◆ **Objective**
Reproduce the part of the rows that opens with the line containing "tiepin [437, 629]" and closes with the line containing "Image resolution: width=952", including both of those lines, with every character unchanged.

◆ **Rows**

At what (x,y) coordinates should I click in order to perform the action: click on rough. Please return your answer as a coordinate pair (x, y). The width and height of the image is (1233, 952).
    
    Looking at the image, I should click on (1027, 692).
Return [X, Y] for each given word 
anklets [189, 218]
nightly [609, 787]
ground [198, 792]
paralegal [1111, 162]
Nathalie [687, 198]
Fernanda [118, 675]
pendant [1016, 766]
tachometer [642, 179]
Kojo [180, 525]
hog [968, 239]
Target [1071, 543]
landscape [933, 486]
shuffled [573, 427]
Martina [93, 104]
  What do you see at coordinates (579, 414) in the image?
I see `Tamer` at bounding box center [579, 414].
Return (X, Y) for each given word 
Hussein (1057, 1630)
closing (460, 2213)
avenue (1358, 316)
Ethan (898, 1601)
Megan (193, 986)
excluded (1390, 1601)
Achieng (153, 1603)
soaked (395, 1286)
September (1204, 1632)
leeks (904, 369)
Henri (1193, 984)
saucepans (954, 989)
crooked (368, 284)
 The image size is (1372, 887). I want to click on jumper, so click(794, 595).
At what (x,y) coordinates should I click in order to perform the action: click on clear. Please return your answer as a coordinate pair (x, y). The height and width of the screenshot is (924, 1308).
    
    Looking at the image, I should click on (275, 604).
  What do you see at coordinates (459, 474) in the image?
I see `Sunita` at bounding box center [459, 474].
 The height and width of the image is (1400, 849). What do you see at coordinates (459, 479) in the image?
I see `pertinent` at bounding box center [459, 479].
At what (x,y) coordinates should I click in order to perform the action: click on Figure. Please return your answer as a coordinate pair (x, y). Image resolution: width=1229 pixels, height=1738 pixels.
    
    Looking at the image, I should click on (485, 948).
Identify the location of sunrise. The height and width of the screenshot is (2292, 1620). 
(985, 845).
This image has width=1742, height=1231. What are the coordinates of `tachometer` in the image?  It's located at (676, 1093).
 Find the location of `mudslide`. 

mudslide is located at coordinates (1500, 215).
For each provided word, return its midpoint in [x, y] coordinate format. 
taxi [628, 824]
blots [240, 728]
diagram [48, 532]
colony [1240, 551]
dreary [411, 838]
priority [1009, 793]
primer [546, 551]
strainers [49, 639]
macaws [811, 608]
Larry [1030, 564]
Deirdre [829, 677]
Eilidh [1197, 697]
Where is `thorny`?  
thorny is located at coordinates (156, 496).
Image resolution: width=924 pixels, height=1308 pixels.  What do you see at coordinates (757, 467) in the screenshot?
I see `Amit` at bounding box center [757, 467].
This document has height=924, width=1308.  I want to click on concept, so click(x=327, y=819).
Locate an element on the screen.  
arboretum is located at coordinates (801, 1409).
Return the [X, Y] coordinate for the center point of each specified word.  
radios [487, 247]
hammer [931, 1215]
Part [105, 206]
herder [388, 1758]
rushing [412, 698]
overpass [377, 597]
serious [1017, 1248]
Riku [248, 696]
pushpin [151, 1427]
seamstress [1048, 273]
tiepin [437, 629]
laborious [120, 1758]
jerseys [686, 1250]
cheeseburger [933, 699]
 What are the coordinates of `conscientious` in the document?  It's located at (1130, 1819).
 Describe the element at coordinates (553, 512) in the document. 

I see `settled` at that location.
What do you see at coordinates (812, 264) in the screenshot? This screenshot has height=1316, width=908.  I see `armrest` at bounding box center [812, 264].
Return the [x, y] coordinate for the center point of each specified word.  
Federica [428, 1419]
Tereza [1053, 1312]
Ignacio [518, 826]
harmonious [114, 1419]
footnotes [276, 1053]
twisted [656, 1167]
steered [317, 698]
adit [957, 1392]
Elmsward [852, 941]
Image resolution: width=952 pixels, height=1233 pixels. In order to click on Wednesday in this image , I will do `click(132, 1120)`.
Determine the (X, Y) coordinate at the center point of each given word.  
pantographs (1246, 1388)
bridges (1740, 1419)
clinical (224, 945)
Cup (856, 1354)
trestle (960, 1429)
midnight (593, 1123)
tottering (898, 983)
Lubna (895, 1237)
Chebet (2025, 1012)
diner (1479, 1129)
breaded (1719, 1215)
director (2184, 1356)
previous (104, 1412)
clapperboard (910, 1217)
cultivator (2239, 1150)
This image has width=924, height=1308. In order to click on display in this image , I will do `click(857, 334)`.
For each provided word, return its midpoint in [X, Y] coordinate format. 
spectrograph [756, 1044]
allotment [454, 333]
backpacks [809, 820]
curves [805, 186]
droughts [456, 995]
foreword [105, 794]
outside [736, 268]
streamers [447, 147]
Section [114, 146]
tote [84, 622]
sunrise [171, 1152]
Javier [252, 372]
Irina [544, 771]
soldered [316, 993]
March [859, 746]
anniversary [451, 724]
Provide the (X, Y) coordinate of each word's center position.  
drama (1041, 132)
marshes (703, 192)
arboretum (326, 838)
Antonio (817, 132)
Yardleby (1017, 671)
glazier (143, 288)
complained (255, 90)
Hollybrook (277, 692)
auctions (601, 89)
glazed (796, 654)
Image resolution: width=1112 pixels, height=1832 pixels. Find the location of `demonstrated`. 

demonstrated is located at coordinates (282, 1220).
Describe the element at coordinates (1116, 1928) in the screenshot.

◆ **Completed task**
tiepin [437, 629]
laborious [120, 1758]
jerseys [686, 1250]
cheeseburger [933, 699]
 What are the coordinates of `conscientious` in the document?  It's located at (1130, 1819).
 Describe the element at coordinates (553, 512) in the document. 

I see `settled` at that location.
What do you see at coordinates (812, 264) in the screenshot? This screenshot has height=1316, width=908.  I see `armrest` at bounding box center [812, 264].
Return the [x, y] coordinate for the center point of each specified word.  
Federica [428, 1419]
Tereza [1053, 1312]
Ignacio [518, 826]
harmonious [114, 1419]
footnotes [276, 1053]
twisted [656, 1167]
steered [317, 698]
adit [957, 1392]
Elmsward [852, 941]
Image resolution: width=952 pixels, height=1233 pixels. In order to click on Wednesday in this image , I will do `click(132, 1120)`.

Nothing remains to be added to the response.